* WHAT THE TASK ASKS:
Through the last line of the entries, please copy every line exactly, starting with the one that contains "MATRIX2 pin CLK: D6 -> D3".

* RECORDS FOR THIS EXERCISE:

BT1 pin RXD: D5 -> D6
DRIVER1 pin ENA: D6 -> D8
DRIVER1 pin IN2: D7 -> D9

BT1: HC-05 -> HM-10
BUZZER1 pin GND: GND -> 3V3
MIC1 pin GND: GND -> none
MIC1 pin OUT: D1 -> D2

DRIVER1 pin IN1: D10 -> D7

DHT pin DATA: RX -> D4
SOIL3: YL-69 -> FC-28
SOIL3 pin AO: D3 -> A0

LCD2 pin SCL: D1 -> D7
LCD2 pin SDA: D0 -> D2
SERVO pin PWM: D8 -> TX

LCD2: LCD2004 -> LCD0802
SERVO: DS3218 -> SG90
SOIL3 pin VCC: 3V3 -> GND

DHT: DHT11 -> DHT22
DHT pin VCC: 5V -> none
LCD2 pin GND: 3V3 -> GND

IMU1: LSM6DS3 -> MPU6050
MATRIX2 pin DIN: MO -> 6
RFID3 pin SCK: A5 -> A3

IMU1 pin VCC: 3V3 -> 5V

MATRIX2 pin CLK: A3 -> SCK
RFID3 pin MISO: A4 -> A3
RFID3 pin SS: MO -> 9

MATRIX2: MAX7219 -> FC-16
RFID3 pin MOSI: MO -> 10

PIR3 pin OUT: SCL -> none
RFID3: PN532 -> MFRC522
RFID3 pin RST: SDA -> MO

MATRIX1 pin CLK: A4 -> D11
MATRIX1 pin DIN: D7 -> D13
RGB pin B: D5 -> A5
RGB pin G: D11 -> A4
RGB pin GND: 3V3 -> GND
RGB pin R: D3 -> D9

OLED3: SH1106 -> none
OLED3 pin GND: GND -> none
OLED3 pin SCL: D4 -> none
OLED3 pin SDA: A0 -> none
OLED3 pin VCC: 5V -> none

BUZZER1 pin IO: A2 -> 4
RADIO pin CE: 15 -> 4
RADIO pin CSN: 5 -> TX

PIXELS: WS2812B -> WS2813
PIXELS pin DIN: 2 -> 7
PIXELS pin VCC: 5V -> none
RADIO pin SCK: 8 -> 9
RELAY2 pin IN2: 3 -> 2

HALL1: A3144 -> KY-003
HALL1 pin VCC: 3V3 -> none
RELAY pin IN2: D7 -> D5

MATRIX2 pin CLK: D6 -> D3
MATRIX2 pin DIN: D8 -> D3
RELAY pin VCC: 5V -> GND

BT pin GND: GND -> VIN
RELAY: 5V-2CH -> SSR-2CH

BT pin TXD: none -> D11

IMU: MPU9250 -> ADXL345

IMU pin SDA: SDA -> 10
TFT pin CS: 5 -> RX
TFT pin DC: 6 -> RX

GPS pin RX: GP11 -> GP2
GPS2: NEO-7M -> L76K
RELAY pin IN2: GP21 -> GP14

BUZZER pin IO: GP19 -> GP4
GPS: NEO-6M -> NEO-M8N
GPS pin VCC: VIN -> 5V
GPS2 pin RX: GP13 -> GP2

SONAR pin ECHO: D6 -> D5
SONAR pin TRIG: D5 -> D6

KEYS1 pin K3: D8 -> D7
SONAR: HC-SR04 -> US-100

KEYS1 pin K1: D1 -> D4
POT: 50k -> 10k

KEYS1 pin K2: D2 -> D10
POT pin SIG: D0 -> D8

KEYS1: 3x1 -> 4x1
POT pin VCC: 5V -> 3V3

* OUTPUT FOR THIS EXERCISE:
MATRIX2 pin CLK: D6 -> D3
MATRIX2 pin DIN: D8 -> D3
RELAY pin VCC: 5V -> GND

BT pin GND: GND -> VIN
RELAY: 5V-2CH -> SSR-2CH

BT pin TXD: none -> D11

IMU: MPU9250 -> ADXL345

IMU pin SDA: SDA -> 10
TFT pin CS: 5 -> RX
TFT pin DC: 6 -> RX

GPS pin RX: GP11 -> GP2
GPS2: NEO-7M -> L76K
RELAY pin IN2: GP21 -> GP14

BUZZER pin IO: GP19 -> GP4
GPS: NEO-6M -> NEO-M8N
GPS pin VCC: VIN -> 5V
GPS2 pin RX: GP13 -> GP2

SONAR pin ECHO: D6 -> D5
SONAR pin TRIG: D5 -> D6

KEYS1 pin K3: D8 -> D7
SONAR: HC-SR04 -> US-100

KEYS1 pin K1: D1 -> D4
POT: 50k -> 10k

KEYS1 pin K2: D2 -> D10
POT pin SIG: D0 -> D8

KEYS1: 3x1 -> 4x1
POT pin VCC: 5V -> 3V3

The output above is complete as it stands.